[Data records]

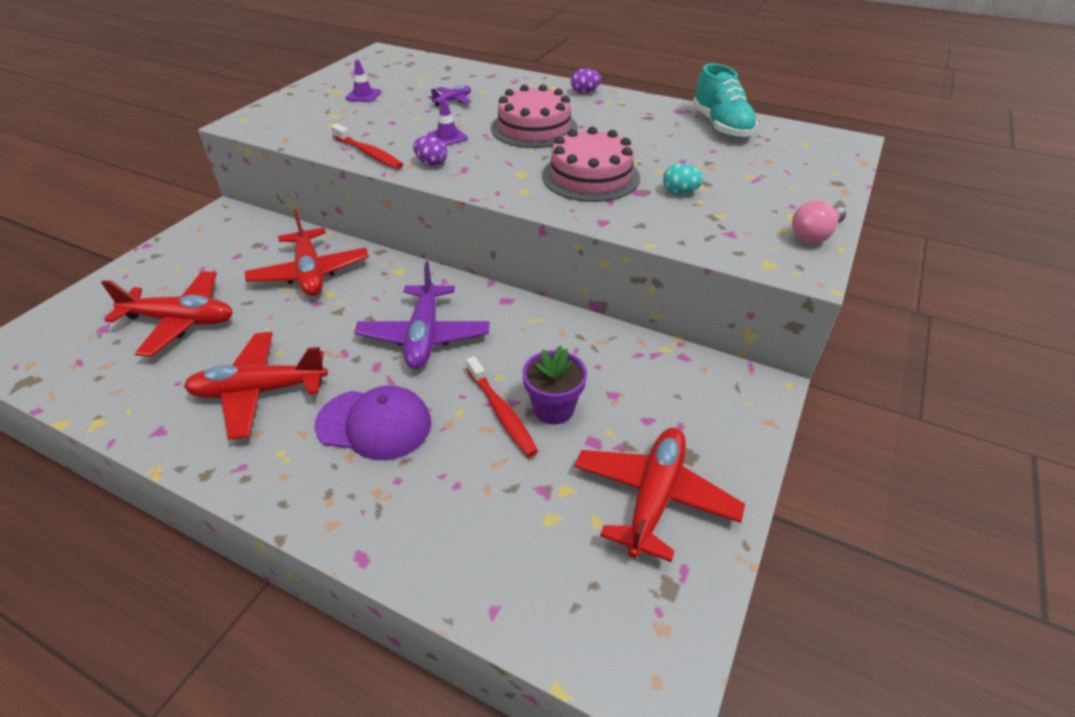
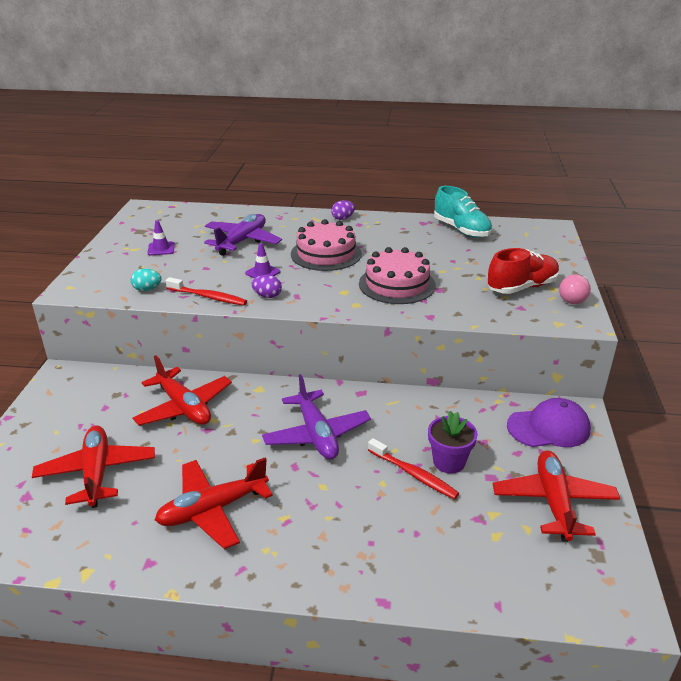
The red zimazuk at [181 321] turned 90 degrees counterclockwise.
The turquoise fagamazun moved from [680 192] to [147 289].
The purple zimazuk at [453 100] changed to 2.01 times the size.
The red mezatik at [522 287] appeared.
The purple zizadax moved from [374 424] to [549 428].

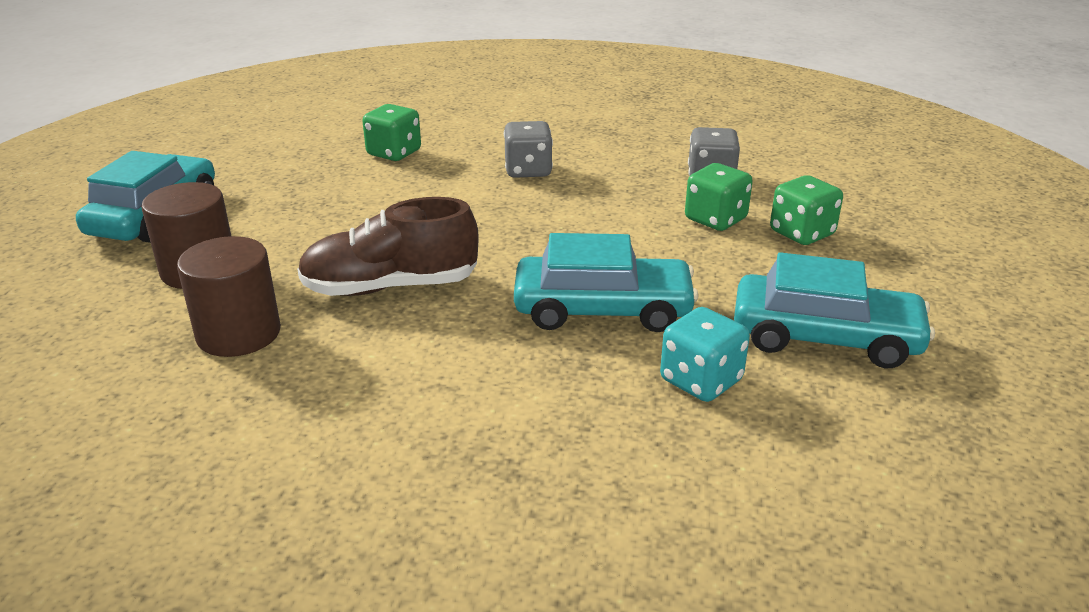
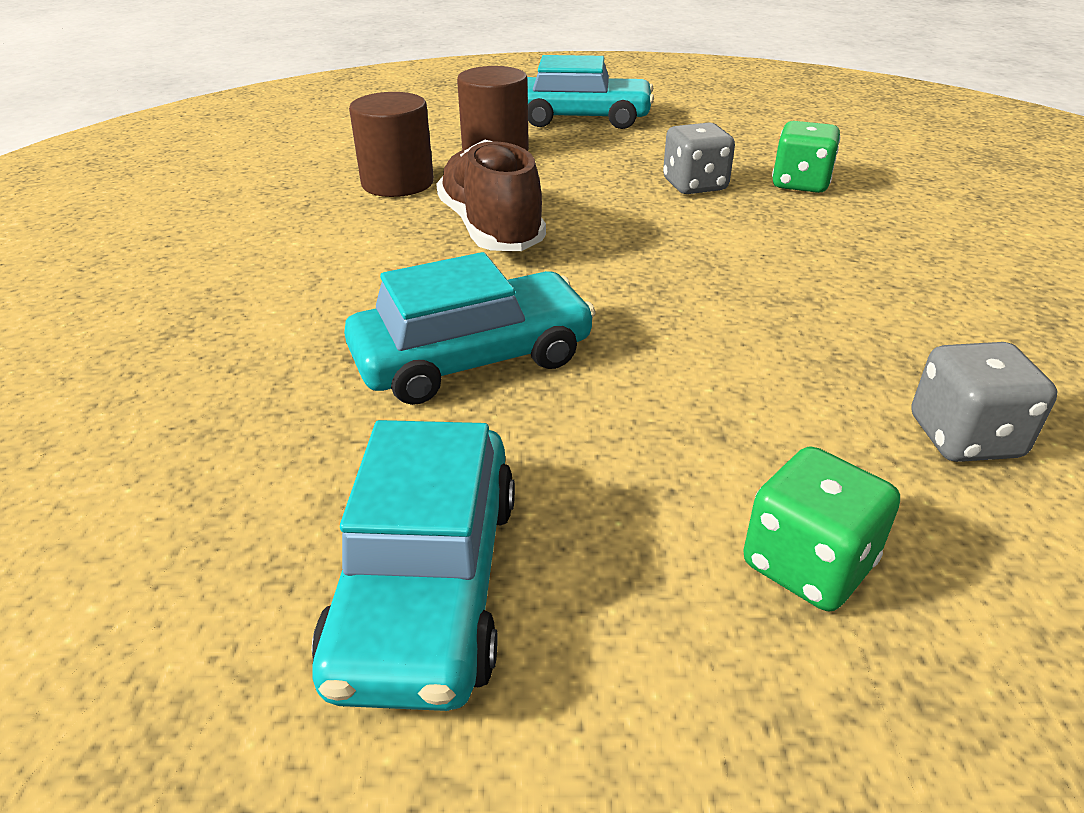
The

* **REQUIRED WORK**
Nothing but the records above, retyped exactly and stripped of images, should appear in the answer.

* **TASK SOLUTION**
The red zimazuk at [181 321] turned 90 degrees counterclockwise.
The turquoise fagamazun moved from [680 192] to [147 289].
The purple zimazuk at [453 100] changed to 2.01 times the size.
The red mezatik at [522 287] appeared.
The purple zizadax moved from [374 424] to [549 428].

The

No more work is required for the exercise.